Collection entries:

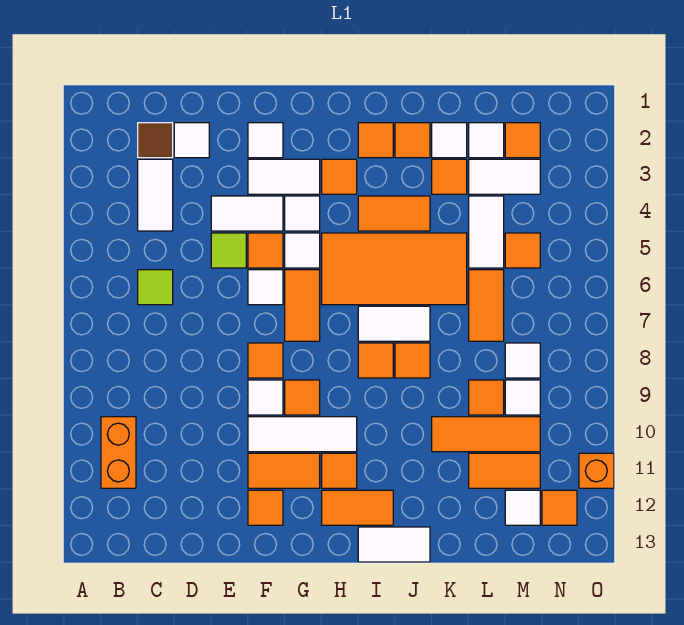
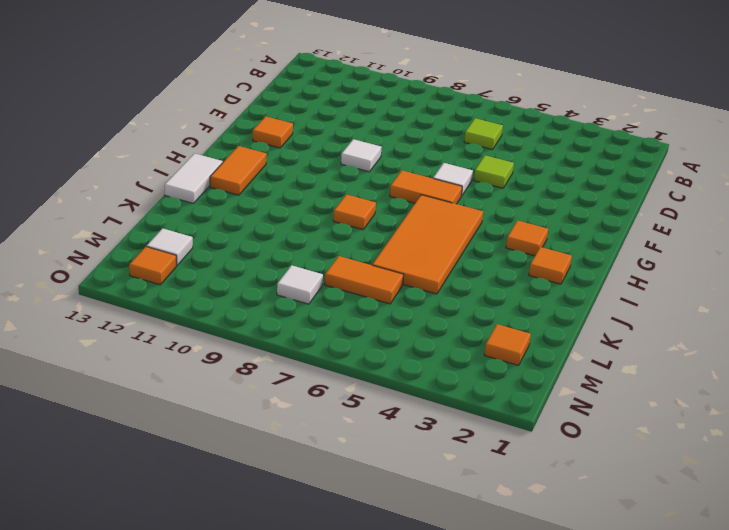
none -> orange 1x2 brick [101,417,136,488]
none -> brown 1x1 tile [138,123,173,158]
none -> white 1x2 tile [138,159,173,231]
none -> white 1x1 tile [174,123,209,158]

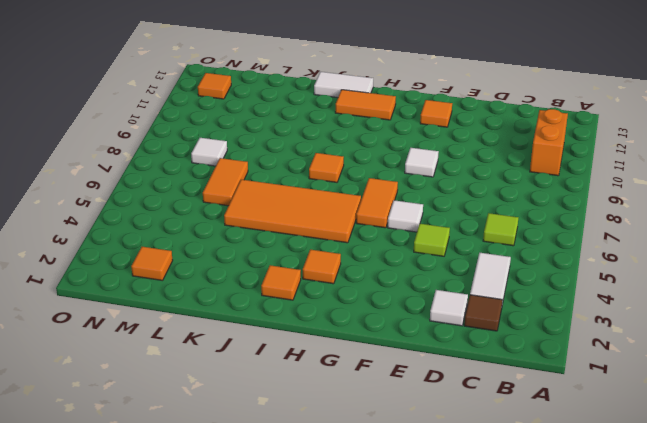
none -> white 1x2 tile [211,196,283,231]
none -> white 1x1 tile [248,123,283,158]
none -> white 1x2 tile [248,159,320,194]
none -> orange 1x1 tile [248,233,283,268]

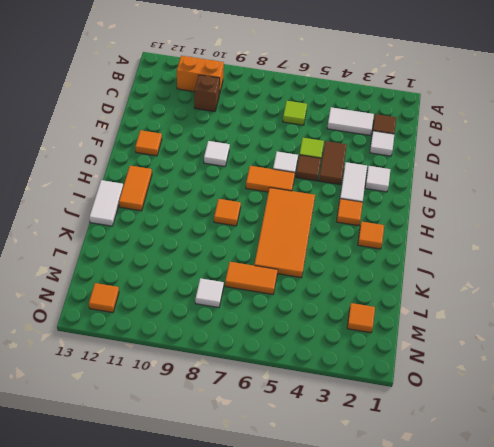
brown 1x1 brick [194,75,220,112] -> none
brown 1x2 tile [319,141,347,185] -> white 1x2 tile [211,196,283,231]
brown 1x1 tile [296,155,321,181] -> orange 1x1 tile [248,233,283,268]
none -> orange 1x1 tile [248,343,283,378]
none -> white 1x3 tile [248,417,357,452]
none -> orange 1x2 tile [248,453,320,488]
none -> white 1x1 tile [285,196,320,231]

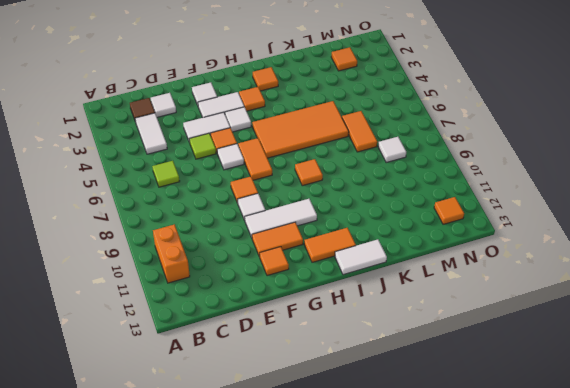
none -> white 1x1 tile [285,233,320,268]
none -> orange 1x1 tile [285,380,320,415]
none -> orange 1x1 tile [322,453,357,488]
none -> orange 1x2 tile [358,196,430,231]

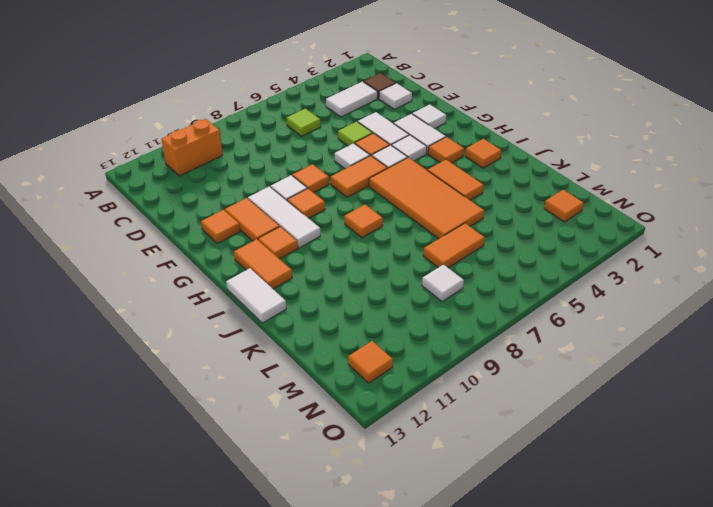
none -> white 1x2 tile [358,306,430,341]
none -> orange 1x1 tile [395,123,430,158]
none -> orange 1x1 tile [395,343,430,378]
none -> white 1x1 tile [432,123,467,158]

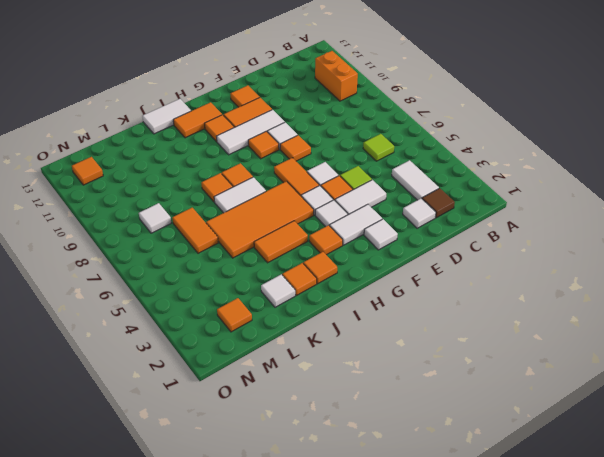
none -> orange 1x1 tile [432,159,467,194]
none -> orange 1x3 tile [432,417,540,452]
none -> white 1x1 tile [469,123,504,158]
none -> white 1x2 tile [469,159,540,194]

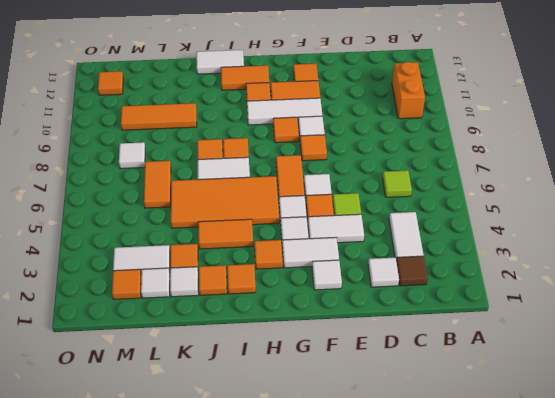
none -> white 1x2 tile [469,196,504,268]
none -> orange 1x1 tile [469,380,504,415]
none -> orange 1x2 tile [469,453,540,488]
none -> orange 1x1 tile [505,233,540,268]

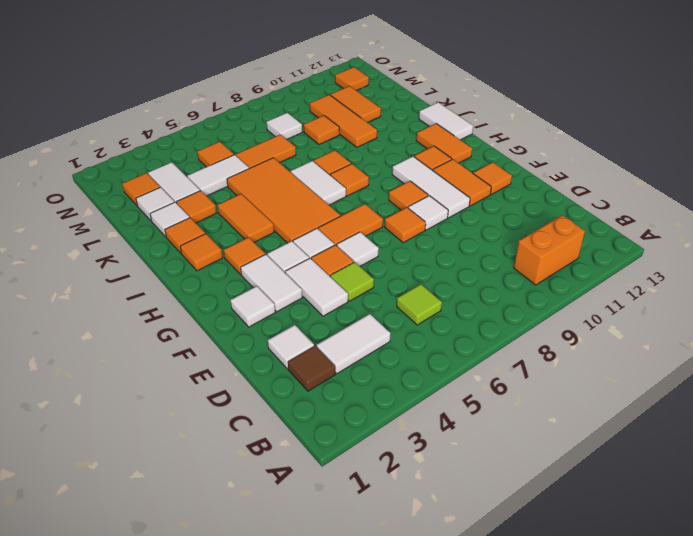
none -> white 1x1 tile [505,380,540,415]
none -> white 1x1 tile [505,490,540,525]
none -> orange 1x1 brick [579,453,614,488]

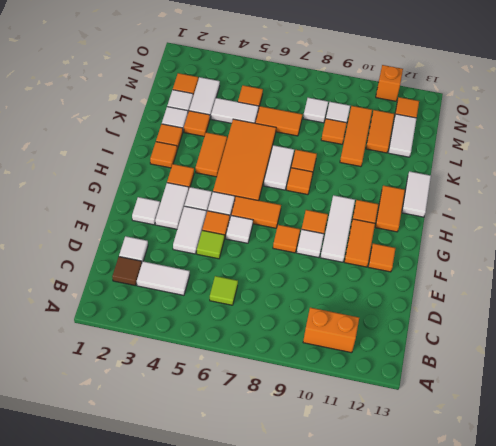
white 1x2 tile [388,114,417,157] -> white 1x1 tile [505,490,540,525]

Requirement: Wherever a line above includes the string "brick", count it; give only the final tally.

Reply: 3